** START OF PROVIDED INFORMATION **
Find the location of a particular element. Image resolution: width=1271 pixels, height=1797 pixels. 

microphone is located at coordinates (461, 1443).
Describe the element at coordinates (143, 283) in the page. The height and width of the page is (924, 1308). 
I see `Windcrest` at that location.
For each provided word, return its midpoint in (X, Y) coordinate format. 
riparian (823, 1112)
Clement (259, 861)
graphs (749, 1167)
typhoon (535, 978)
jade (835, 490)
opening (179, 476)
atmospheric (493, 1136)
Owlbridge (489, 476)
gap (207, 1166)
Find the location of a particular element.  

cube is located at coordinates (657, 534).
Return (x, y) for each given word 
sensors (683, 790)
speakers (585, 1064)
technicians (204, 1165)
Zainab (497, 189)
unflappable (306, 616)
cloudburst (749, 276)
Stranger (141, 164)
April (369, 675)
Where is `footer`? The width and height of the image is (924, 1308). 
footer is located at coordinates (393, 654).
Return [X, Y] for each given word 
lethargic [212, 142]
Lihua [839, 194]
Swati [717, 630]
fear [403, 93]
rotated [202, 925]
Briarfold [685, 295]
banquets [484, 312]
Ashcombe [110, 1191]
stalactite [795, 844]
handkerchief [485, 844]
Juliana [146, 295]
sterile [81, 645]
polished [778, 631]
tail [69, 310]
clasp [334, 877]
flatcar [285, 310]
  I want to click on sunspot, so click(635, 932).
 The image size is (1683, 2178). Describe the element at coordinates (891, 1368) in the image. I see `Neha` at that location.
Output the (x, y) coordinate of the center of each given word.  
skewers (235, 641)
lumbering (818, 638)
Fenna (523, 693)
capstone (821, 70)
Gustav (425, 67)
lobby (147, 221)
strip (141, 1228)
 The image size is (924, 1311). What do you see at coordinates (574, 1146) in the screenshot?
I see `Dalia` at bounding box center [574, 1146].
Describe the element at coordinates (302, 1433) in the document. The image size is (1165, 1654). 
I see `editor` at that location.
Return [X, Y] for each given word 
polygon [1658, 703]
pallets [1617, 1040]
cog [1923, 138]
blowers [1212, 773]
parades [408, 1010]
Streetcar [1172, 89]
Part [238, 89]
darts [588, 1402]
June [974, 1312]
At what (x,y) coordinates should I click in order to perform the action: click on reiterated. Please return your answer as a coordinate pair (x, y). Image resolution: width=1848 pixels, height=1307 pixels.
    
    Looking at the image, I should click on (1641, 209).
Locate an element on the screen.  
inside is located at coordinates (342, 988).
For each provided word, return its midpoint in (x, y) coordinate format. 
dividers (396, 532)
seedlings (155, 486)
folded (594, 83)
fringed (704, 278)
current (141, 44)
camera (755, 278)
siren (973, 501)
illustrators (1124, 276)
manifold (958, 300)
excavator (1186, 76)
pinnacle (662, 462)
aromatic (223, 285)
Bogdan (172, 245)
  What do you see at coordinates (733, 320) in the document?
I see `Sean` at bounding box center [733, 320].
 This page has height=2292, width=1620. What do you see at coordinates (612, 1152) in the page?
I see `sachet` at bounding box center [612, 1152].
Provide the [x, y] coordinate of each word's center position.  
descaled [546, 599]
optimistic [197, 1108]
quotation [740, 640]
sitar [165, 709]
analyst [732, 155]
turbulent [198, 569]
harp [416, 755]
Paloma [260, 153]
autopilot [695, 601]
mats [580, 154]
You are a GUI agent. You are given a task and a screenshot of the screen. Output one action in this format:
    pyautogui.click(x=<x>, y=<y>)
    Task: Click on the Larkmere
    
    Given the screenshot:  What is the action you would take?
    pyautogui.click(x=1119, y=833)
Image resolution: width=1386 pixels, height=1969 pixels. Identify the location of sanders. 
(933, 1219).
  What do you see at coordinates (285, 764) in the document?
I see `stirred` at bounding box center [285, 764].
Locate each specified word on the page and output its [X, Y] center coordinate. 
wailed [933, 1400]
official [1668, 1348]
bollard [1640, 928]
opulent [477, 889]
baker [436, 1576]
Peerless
** END OF PROVIDED INFORMATION **
■ **CHALLENGE**
Rewrite all of the entries above, substituting "for every listed word" for "for each given word" wherever it occurs and leaving every other word as it is.

■ **SOLUTION FOR THIS PROBLEM**
Find the location of a particular element. Image resolution: width=1271 pixels, height=1797 pixels. 

microphone is located at coordinates (461, 1443).
Describe the element at coordinates (143, 283) in the page. The height and width of the page is (924, 1308). 
I see `Windcrest` at that location.
For each provided word, return its midpoint in (X, Y) coordinate format. 
riparian (823, 1112)
Clement (259, 861)
graphs (749, 1167)
typhoon (535, 978)
jade (835, 490)
opening (179, 476)
atmospheric (493, 1136)
Owlbridge (489, 476)
gap (207, 1166)
Find the location of a particular element.  

cube is located at coordinates (657, 534).
Return (x, y) for every listed word 
sensors (683, 790)
speakers (585, 1064)
technicians (204, 1165)
Zainab (497, 189)
unflappable (306, 616)
cloudburst (749, 276)
Stranger (141, 164)
April (369, 675)
Where is `footer`? The width and height of the image is (924, 1308). 
footer is located at coordinates (393, 654).
Return [X, Y] for every listed word 
lethargic [212, 142]
Lihua [839, 194]
Swati [717, 630]
fear [403, 93]
rotated [202, 925]
Briarfold [685, 295]
banquets [484, 312]
Ashcombe [110, 1191]
stalactite [795, 844]
handkerchief [485, 844]
Juliana [146, 295]
sterile [81, 645]
polished [778, 631]
tail [69, 310]
clasp [334, 877]
flatcar [285, 310]
  I want to click on sunspot, so click(635, 932).
 The image size is (1683, 2178). Describe the element at coordinates (891, 1368) in the image. I see `Neha` at that location.
Output the (x, y) coordinate of the center of each given word.  
skewers (235, 641)
lumbering (818, 638)
Fenna (523, 693)
capstone (821, 70)
Gustav (425, 67)
lobby (147, 221)
strip (141, 1228)
 The image size is (924, 1311). What do you see at coordinates (574, 1146) in the screenshot?
I see `Dalia` at bounding box center [574, 1146].
Describe the element at coordinates (302, 1433) in the document. The image size is (1165, 1654). 
I see `editor` at that location.
Return [X, Y] for every listed word 
polygon [1658, 703]
pallets [1617, 1040]
cog [1923, 138]
blowers [1212, 773]
parades [408, 1010]
Streetcar [1172, 89]
Part [238, 89]
darts [588, 1402]
June [974, 1312]
At what (x,y) coordinates should I click in order to perform the action: click on reiterated. Please return your answer as a coordinate pair (x, y). Image resolution: width=1848 pixels, height=1307 pixels.
    
    Looking at the image, I should click on (1641, 209).
Locate an element on the screen.  
inside is located at coordinates (342, 988).
For each provided word, return its midpoint in (x, y) coordinate format. 
dividers (396, 532)
seedlings (155, 486)
folded (594, 83)
fringed (704, 278)
current (141, 44)
camera (755, 278)
siren (973, 501)
illustrators (1124, 276)
manifold (958, 300)
excavator (1186, 76)
pinnacle (662, 462)
aromatic (223, 285)
Bogdan (172, 245)
  What do you see at coordinates (733, 320) in the document?
I see `Sean` at bounding box center [733, 320].
 This page has height=2292, width=1620. What do you see at coordinates (612, 1152) in the page?
I see `sachet` at bounding box center [612, 1152].
Provide the [x, y] coordinate of each word's center position.  
descaled [546, 599]
optimistic [197, 1108]
quotation [740, 640]
sitar [165, 709]
analyst [732, 155]
turbulent [198, 569]
harp [416, 755]
Paloma [260, 153]
autopilot [695, 601]
mats [580, 154]
You are a GUI agent. You are given a task and a screenshot of the screen. Output one action in this format:
    pyautogui.click(x=<x>, y=<y>)
    Task: Click on the Larkmere
    
    Given the screenshot:  What is the action you would take?
    pyautogui.click(x=1119, y=833)
Image resolution: width=1386 pixels, height=1969 pixels. Identify the location of sanders. 
(933, 1219).
  What do you see at coordinates (285, 764) in the document?
I see `stirred` at bounding box center [285, 764].
Locate each specified word on the page and output its [X, Y] center coordinate. 
wailed [933, 1400]
official [1668, 1348]
bollard [1640, 928]
opulent [477, 889]
baker [436, 1576]
Peerless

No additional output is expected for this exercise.